*Data extract:*

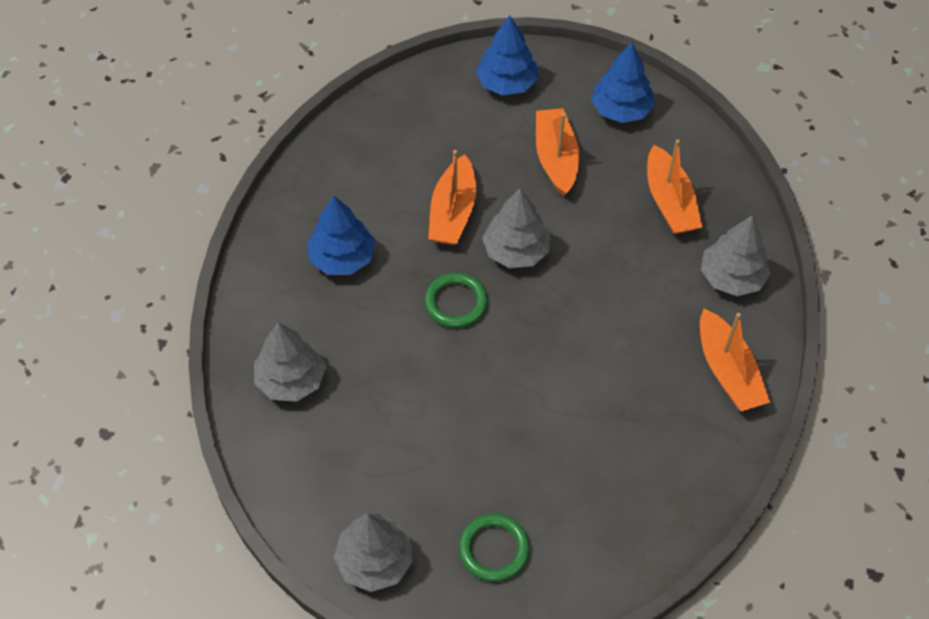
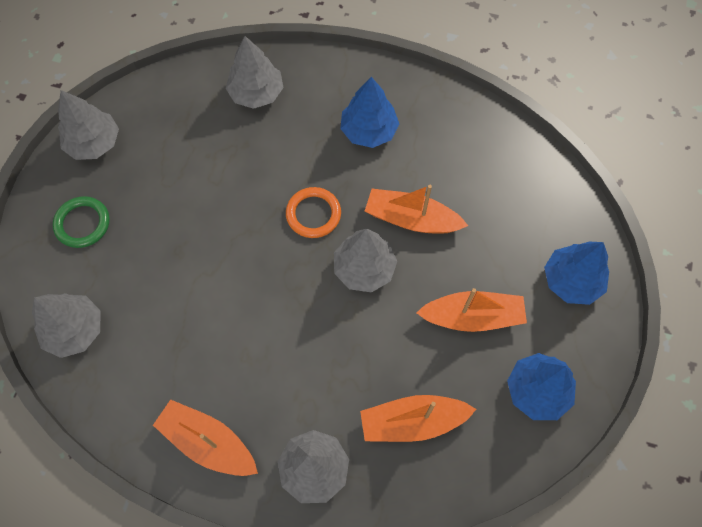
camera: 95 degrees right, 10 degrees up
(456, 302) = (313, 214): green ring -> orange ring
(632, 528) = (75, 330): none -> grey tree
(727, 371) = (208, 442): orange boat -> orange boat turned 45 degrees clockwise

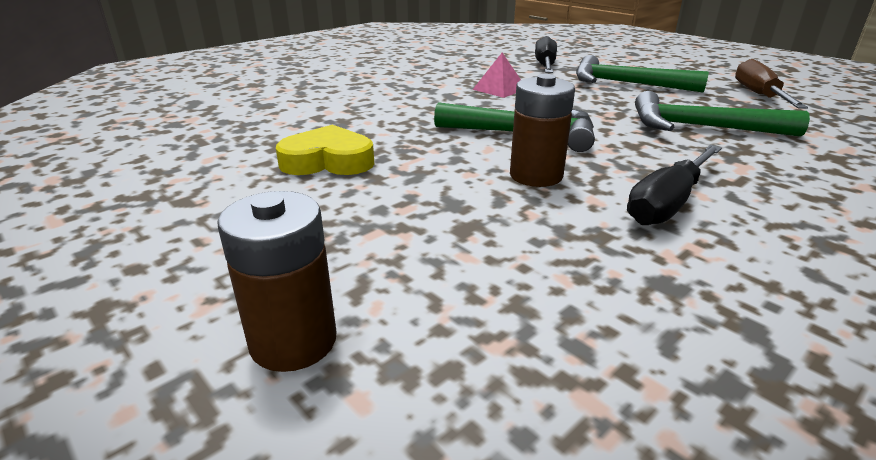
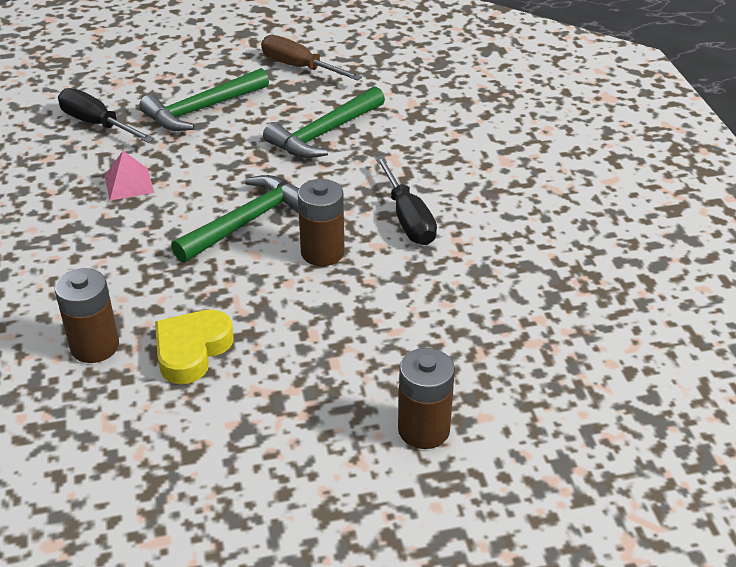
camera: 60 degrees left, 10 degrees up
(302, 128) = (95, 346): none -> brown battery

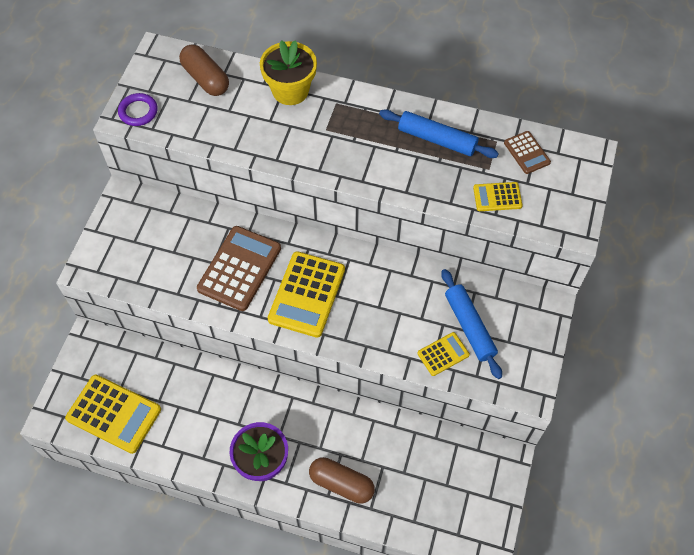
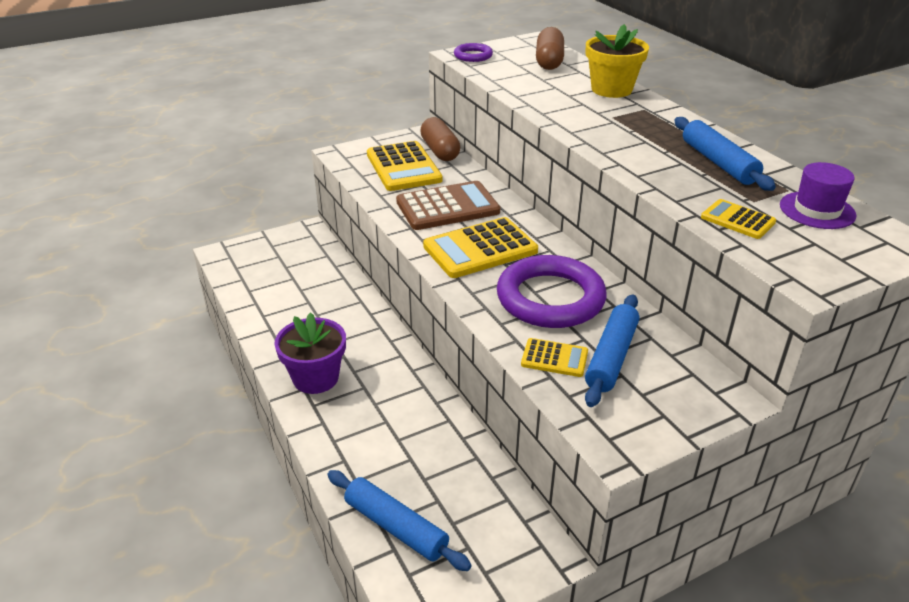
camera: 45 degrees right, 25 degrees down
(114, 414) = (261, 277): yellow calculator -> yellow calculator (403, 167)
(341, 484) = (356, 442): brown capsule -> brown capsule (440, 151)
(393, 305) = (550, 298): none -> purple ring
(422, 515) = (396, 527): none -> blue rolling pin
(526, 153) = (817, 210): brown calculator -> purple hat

*Task requirements:*
Filter the listing above, keeping only the lines with "ring".

*Response:*
(456, 302) = (313, 214): green ring -> orange ring
(393, 305) = (550, 298): none -> purple ring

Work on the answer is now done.